What is needed is an exact repetition of the lines from the first one in the data through the line with "(406, 248) = (164, 179): none", with no pictures.

Stored data:
+++++

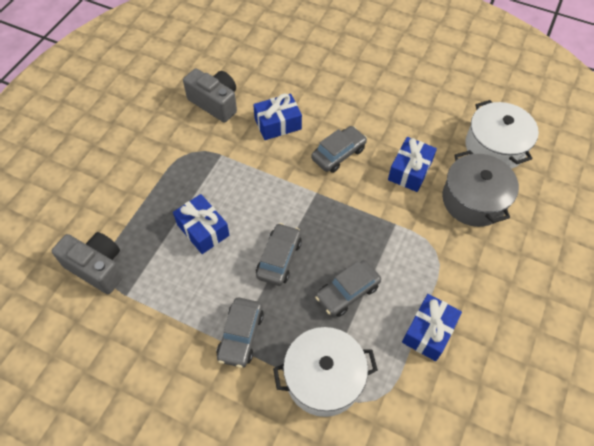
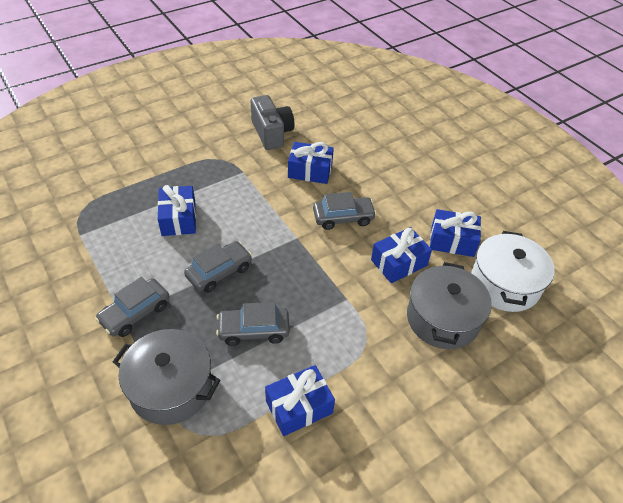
camera: 30 degrees right, 10 degrees down
(97, 267) = (78, 205): grey camera -> none
(323, 378) = (171, 387): white pot -> grey pot
(434, 130) = (452, 241): none -> blue gift

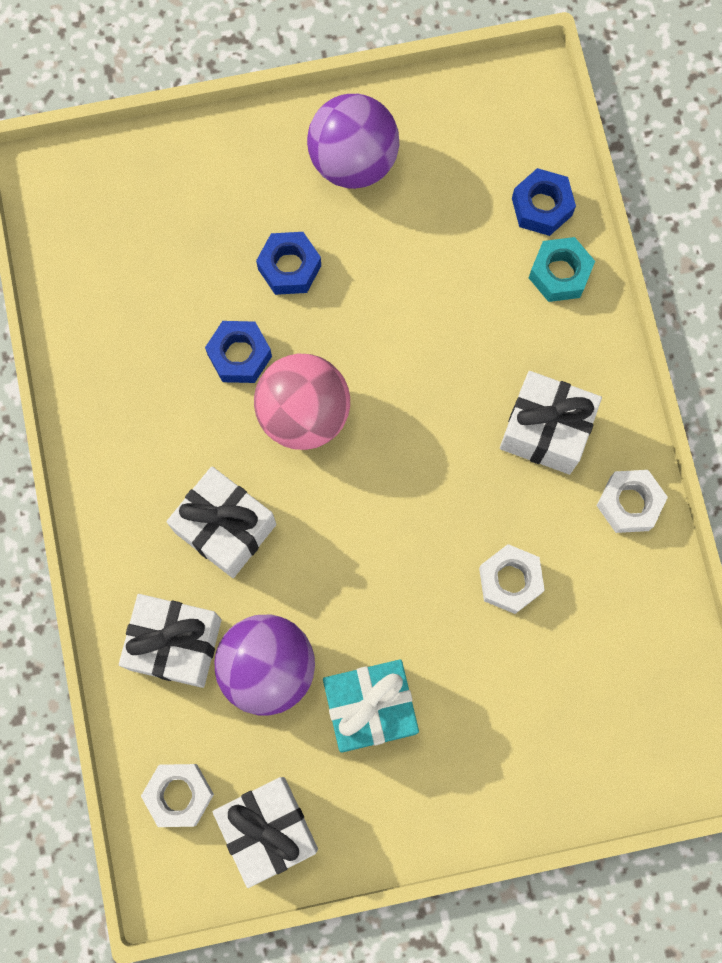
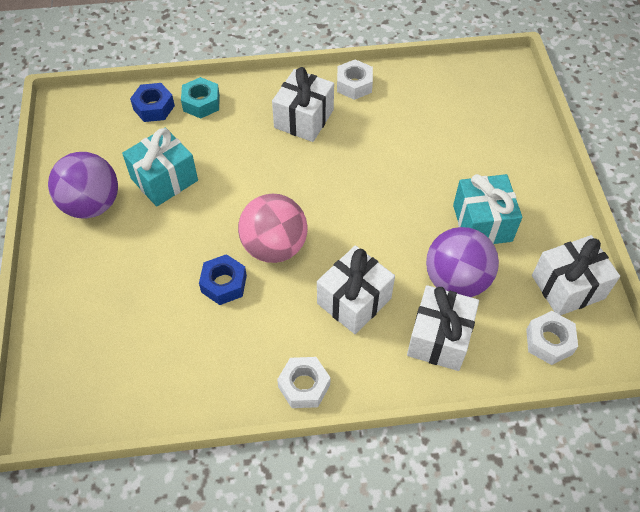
camera: 85 degrees left, 20 degrees down
(289, 267) = (162, 248): blue nut -> none
(406, 248) = (164, 179): none -> turquoise gift
(510, 581) = (399, 144): white nut -> white nut (304, 386)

+++++

Result below:
camera: 30 degrees right, 10 degrees down
(97, 267) = (78, 205): grey camera -> none
(323, 378) = (171, 387): white pot -> grey pot
(434, 130) = (452, 241): none -> blue gift

camera: 85 degrees left, 20 degrees down
(289, 267) = (162, 248): blue nut -> none
(406, 248) = (164, 179): none -> turquoise gift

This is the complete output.